Assignment
For this exercise, copy each line of the records that contains the word "soap".

Source material
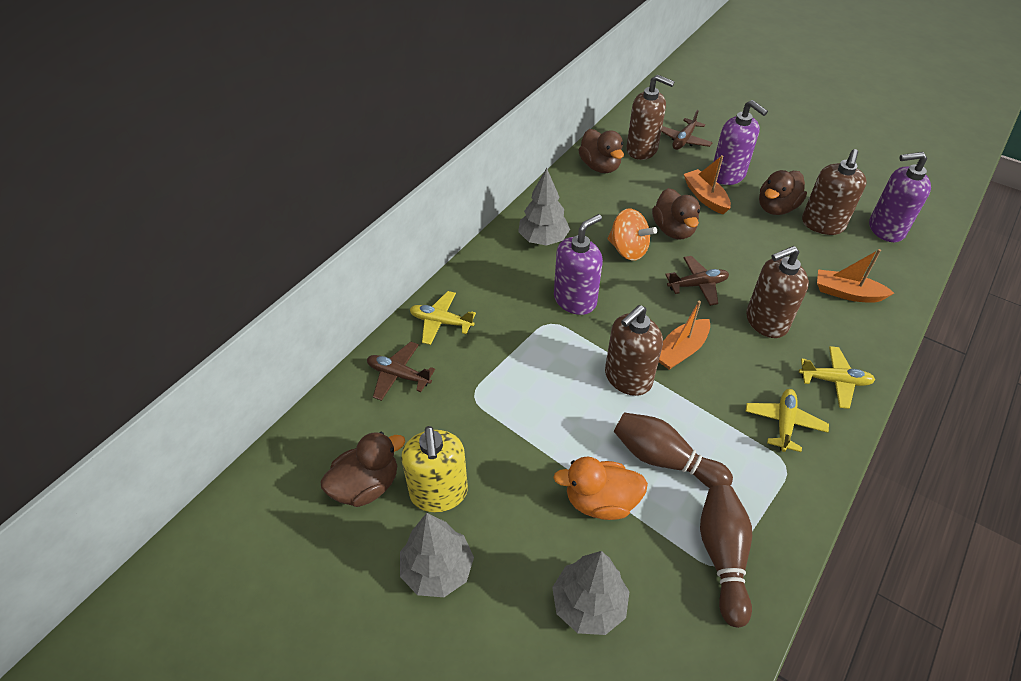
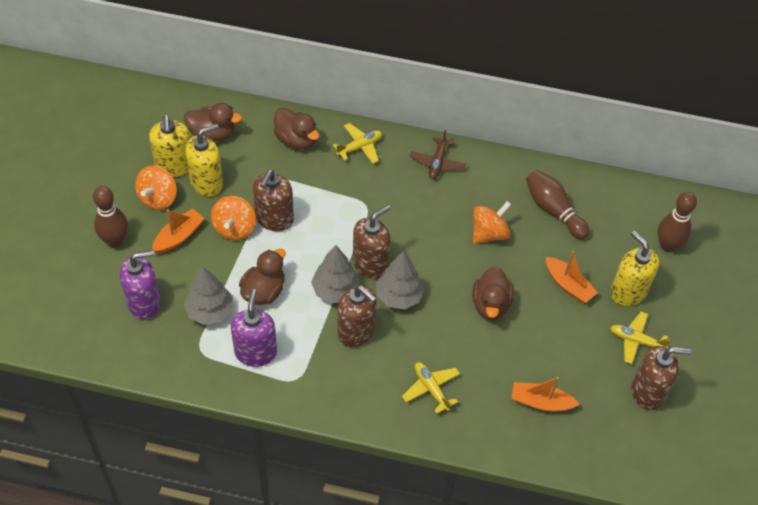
brown bowling pin: 2 -> 3
brown plane: 3 -> 1
orange duck: 1 -> 0
orange spinning top: 1 -> 3
purple soap dispenser: 3 -> 2
yellow soap dispenser: 1 -> 3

Problem solution
purple soap dispenser: 3 -> 2
yellow soap dispenser: 1 -> 3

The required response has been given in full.